### Exercise brief
Could you extract every entry below and reproduce it exactly?

Saved entries:

----

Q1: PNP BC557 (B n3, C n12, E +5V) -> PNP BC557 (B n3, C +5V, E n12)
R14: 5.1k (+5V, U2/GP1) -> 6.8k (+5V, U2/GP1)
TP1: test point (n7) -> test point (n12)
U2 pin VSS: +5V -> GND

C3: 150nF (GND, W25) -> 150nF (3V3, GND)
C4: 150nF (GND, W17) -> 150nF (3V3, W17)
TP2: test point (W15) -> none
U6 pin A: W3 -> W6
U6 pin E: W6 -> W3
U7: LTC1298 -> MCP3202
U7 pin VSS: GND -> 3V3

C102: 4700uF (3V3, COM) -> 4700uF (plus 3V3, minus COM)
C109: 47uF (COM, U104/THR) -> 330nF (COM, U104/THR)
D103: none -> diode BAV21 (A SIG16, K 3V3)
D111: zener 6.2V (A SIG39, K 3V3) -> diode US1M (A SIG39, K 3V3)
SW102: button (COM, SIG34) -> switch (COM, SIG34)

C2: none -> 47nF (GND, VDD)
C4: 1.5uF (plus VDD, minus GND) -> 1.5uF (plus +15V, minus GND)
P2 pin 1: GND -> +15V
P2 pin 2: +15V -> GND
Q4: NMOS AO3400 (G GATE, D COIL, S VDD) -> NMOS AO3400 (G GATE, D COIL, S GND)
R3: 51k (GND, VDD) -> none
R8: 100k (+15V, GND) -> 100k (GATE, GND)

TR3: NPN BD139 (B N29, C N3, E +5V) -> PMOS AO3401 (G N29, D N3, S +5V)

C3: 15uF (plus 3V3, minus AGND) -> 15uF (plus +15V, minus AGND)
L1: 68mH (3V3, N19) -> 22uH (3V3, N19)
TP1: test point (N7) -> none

----

### Result of this exercise
Q1: PNP BC557 (B n3, C n12, E +5V) -> PNP BC557 (B n3, C +5V, E n12)
R14: 5.1k (+5V, U2/GP1) -> 6.8k (+5V, U2/GP1)
TP1: test point (n7) -> test point (n12)
U2 pin VSS: +5V -> GND

C3: 150nF (GND, W25) -> 150nF (3V3, GND)
C4: 150nF (GND, W17) -> 150nF (3V3, W17)
TP2: test point (W15) -> none
U6 pin A: W3 -> W6
U6 pin E: W6 -> W3
U7: LTC1298 -> MCP3202
U7 pin VSS: GND -> 3V3

C102: 4700uF (3V3, COM) -> 4700uF (plus 3V3, minus COM)
C109: 47uF (COM, U104/THR) -> 330nF (COM, U104/THR)
D103: none -> diode BAV21 (A SIG16, K 3V3)
D111: zener 6.2V (A SIG39, K 3V3) -> diode US1M (A SIG39, K 3V3)
SW102: button (COM, SIG34) -> switch (COM, SIG34)

C2: none -> 47nF (GND, VDD)
C4: 1.5uF (plus VDD, minus GND) -> 1.5uF (plus +15V, minus GND)
P2 pin 1: GND -> +15V
P2 pin 2: +15V -> GND
Q4: NMOS AO3400 (G GATE, D COIL, S VDD) -> NMOS AO3400 (G GATE, D COIL, S GND)
R3: 51k (GND, VDD) -> none
R8: 100k (+15V, GND) -> 100k (GATE, GND)

TR3: NPN BD139 (B N29, C N3, E +5V) -> PMOS AO3401 (G N29, D N3, S +5V)

C3: 15uF (plus 3V3, minus AGND) -> 15uF (plus +15V, minus AGND)
L1: 68mH (3V3, N19) -> 22uH (3V3, N19)
TP1: test point (N7) -> none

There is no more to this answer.